§ WHAT TO DO:
From the listing below, output only the lines starting at the line that has "C3: 1uF (plus" and ending at the line that has "R4: 22k (U4/RST, VA) -> 22k (GND, U4/RST)", exactly as they appear, ends included.
(RECORDS TO PROCESS)
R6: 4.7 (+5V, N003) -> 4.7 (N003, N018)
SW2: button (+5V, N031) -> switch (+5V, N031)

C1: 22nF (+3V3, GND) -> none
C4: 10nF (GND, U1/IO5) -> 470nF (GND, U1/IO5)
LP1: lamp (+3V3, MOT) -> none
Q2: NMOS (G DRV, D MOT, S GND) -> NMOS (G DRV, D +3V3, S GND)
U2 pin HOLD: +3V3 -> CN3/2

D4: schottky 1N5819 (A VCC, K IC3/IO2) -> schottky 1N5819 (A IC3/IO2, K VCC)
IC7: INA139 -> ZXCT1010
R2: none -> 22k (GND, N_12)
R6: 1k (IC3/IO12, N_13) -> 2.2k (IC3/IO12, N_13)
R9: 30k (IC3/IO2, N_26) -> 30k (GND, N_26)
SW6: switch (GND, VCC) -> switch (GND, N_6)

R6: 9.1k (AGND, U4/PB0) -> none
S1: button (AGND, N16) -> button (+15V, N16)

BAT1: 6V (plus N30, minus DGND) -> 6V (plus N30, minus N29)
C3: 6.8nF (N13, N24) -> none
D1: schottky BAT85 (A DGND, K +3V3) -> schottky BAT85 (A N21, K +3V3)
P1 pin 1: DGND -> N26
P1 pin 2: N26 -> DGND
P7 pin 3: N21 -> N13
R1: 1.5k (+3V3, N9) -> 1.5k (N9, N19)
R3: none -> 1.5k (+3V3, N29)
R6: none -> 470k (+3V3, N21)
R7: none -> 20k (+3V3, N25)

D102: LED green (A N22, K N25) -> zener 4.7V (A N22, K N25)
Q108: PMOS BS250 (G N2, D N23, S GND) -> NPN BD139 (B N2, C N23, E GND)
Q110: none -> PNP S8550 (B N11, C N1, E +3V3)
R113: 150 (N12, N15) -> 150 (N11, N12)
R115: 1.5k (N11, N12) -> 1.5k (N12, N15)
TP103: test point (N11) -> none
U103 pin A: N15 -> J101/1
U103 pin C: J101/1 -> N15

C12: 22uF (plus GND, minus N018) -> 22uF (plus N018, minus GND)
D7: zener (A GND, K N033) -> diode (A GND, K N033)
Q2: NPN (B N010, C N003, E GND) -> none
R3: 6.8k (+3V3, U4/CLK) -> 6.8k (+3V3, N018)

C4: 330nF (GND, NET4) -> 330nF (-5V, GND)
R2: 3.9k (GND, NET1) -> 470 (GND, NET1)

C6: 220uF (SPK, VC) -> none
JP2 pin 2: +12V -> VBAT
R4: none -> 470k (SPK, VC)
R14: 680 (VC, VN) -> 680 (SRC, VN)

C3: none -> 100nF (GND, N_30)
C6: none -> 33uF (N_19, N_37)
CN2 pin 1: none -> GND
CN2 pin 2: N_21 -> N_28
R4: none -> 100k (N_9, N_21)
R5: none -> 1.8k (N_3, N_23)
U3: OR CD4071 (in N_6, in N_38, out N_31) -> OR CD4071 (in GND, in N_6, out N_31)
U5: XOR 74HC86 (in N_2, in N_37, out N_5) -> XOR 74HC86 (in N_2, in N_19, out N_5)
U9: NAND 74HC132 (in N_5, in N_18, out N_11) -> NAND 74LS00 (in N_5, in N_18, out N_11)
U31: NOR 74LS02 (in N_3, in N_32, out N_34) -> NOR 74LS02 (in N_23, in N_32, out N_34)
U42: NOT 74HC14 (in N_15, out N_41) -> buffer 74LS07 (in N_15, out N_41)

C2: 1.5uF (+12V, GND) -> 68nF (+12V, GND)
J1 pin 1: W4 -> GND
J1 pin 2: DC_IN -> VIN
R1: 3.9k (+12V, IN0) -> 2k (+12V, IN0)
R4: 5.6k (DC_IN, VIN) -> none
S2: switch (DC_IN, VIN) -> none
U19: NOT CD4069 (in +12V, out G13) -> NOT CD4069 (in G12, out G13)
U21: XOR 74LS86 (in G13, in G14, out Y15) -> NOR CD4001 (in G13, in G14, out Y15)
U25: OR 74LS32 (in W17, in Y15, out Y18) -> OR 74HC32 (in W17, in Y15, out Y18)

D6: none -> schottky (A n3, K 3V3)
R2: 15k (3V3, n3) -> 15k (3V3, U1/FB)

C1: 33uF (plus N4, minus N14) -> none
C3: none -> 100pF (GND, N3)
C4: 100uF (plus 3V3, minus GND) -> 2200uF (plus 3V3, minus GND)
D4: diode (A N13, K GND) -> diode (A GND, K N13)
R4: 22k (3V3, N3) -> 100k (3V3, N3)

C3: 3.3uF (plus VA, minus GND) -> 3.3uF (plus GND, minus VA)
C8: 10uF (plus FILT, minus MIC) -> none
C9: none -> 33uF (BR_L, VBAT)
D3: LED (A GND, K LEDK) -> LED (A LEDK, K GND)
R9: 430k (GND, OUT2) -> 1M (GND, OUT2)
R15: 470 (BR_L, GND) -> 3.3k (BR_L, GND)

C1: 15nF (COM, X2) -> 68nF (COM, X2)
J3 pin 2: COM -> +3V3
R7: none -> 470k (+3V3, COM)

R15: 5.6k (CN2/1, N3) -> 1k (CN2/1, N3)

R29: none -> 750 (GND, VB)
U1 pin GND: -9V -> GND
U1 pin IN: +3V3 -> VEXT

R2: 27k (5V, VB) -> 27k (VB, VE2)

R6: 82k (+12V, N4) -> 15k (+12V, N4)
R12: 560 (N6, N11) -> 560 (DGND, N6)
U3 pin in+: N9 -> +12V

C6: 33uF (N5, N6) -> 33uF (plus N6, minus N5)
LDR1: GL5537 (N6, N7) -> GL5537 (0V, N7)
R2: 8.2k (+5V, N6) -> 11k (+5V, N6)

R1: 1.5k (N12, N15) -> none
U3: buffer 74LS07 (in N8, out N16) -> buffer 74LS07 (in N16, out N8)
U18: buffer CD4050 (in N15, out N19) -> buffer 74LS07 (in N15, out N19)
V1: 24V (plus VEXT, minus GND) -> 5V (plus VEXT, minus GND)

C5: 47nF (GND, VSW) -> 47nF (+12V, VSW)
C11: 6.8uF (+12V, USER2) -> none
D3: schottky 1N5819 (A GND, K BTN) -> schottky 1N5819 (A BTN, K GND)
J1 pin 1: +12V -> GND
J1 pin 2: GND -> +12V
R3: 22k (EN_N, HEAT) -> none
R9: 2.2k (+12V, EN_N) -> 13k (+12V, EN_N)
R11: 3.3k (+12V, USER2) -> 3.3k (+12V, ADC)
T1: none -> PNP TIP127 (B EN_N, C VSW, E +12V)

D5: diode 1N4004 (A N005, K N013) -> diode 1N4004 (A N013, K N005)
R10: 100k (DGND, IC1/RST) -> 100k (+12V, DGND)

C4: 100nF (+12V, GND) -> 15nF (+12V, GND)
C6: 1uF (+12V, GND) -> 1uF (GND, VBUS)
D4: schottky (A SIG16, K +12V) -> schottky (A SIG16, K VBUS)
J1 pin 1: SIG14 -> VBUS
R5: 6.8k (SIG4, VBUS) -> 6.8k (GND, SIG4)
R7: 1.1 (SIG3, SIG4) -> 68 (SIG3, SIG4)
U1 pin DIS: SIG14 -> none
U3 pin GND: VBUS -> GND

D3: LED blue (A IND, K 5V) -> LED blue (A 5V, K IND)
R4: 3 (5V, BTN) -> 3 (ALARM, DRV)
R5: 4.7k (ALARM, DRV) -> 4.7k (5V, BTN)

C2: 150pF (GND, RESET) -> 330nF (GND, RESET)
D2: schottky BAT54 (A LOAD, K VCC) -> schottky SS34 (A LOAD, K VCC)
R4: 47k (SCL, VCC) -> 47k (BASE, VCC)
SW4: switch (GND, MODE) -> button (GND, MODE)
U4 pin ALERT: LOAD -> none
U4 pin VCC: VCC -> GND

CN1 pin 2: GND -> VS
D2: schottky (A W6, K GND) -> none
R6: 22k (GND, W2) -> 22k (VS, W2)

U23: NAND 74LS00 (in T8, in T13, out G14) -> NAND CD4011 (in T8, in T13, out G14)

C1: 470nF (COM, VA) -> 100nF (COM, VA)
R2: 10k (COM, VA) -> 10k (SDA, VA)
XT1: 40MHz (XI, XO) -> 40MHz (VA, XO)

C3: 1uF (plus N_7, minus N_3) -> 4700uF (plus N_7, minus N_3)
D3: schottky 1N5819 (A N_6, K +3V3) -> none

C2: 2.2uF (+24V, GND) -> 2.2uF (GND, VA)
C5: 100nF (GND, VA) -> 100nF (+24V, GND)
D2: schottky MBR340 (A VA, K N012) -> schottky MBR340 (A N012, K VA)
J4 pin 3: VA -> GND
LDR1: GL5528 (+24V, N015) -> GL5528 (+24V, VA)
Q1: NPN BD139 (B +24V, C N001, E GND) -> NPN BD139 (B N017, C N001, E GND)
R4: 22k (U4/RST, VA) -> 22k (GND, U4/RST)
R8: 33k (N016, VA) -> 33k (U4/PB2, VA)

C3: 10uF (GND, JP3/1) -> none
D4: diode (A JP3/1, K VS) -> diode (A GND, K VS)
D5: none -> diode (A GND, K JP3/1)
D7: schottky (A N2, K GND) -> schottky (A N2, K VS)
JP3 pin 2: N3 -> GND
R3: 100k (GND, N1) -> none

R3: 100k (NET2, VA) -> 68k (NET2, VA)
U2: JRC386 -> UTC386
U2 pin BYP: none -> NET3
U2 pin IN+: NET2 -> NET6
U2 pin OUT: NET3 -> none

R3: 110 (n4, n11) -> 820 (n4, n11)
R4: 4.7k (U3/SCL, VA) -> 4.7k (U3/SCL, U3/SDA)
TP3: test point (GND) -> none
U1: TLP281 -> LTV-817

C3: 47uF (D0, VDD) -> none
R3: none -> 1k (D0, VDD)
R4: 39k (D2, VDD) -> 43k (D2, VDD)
(End RECORDS TO PROCESS)
§ ANSWER TO THIS PROBLEM:
C3: 1uF (plus N_7, minus N_3) -> 4700uF (plus N_7, minus N_3)
D3: schottky 1N5819 (A N_6, K +3V3) -> none

C2: 2.2uF (+24V, GND) -> 2.2uF (GND, VA)
C5: 100nF (GND, VA) -> 100nF (+24V, GND)
D2: schottky MBR340 (A VA, K N012) -> schottky MBR340 (A N012, K VA)
J4 pin 3: VA -> GND
LDR1: GL5528 (+24V, N015) -> GL5528 (+24V, VA)
Q1: NPN BD139 (B +24V, C N001, E GND) -> NPN BD139 (B N017, C N001, E GND)
R4: 22k (U4/RST, VA) -> 22k (GND, U4/RST)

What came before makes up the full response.